Top of Supplied information

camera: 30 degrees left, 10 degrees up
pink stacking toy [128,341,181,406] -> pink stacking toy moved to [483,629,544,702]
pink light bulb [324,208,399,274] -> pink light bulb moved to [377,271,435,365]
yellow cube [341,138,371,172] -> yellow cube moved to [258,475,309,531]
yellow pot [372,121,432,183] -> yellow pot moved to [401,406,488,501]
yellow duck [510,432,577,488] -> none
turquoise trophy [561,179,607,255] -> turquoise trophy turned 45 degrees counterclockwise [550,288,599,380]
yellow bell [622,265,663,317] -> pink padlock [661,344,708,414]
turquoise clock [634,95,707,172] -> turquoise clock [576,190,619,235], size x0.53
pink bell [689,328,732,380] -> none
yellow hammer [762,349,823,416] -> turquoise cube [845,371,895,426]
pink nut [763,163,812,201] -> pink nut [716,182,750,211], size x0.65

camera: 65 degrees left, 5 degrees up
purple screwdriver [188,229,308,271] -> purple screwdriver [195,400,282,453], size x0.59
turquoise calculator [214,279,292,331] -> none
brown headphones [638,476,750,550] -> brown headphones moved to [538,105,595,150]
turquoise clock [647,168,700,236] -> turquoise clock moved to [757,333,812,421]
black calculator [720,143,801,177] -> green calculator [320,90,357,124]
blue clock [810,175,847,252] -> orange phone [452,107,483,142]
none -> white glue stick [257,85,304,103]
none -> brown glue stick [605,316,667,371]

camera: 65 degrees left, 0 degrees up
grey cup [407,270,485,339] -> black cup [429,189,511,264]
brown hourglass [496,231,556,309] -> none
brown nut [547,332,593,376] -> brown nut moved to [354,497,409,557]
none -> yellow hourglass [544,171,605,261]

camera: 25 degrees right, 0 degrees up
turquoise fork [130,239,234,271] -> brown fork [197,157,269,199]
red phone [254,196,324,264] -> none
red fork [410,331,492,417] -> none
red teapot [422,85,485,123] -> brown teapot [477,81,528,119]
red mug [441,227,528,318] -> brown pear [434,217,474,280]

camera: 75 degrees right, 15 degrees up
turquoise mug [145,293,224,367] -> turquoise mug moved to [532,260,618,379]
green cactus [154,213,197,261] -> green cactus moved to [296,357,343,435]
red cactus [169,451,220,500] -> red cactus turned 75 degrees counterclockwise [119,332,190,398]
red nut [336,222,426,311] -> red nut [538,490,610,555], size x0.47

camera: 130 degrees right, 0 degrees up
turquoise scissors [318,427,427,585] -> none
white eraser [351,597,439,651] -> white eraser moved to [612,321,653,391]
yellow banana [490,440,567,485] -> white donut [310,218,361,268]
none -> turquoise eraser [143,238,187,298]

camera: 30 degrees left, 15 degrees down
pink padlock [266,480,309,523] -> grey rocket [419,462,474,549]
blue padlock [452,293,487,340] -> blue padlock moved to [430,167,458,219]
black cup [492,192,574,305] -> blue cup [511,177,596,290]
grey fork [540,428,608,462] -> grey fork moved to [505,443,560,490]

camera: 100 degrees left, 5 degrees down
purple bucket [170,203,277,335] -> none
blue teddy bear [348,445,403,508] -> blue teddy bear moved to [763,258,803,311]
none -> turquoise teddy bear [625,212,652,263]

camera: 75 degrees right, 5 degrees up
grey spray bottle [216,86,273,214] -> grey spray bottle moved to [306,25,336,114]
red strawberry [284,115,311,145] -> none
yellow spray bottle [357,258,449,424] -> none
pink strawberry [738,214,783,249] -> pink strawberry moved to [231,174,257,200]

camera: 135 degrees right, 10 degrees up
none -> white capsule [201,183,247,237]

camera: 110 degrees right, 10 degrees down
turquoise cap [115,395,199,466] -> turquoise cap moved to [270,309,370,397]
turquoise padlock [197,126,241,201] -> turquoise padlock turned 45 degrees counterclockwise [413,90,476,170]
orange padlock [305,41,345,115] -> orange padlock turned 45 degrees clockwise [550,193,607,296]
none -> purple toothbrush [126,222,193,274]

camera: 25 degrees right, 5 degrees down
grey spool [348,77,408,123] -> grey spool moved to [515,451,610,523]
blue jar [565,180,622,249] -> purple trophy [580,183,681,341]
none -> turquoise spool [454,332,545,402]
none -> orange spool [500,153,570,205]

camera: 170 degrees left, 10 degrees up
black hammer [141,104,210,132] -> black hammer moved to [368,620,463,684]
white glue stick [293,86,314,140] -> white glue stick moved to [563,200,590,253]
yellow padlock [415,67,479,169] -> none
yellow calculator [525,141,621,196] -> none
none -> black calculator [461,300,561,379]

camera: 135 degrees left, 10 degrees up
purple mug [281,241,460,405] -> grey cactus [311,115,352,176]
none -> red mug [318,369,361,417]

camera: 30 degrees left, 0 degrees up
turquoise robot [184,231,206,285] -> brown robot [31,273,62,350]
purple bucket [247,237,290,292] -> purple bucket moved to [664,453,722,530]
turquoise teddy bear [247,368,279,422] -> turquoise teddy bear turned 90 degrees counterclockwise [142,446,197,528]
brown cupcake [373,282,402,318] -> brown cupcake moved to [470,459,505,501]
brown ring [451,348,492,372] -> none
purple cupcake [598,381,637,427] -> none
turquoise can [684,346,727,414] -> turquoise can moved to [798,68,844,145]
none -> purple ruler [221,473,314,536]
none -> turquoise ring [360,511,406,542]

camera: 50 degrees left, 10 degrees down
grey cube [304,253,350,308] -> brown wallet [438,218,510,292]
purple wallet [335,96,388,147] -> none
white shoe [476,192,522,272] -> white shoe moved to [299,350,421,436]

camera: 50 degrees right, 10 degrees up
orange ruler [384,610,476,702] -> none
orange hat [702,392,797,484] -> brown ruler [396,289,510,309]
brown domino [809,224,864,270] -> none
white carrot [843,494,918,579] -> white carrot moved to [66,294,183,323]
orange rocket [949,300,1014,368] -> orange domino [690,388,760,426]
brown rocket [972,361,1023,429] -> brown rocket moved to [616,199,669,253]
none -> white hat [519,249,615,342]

Bottom of Supplied information

What to work on -
Copy every line from the data that includes the string "cube".

Task output -
yellow cube [341,138,371,172] -> yellow cube moved to [258,475,309,531]
yellow hammer [762,349,823,416] -> turquoise cube [845,371,895,426]
grey cube [304,253,350,308] -> brown wallet [438,218,510,292]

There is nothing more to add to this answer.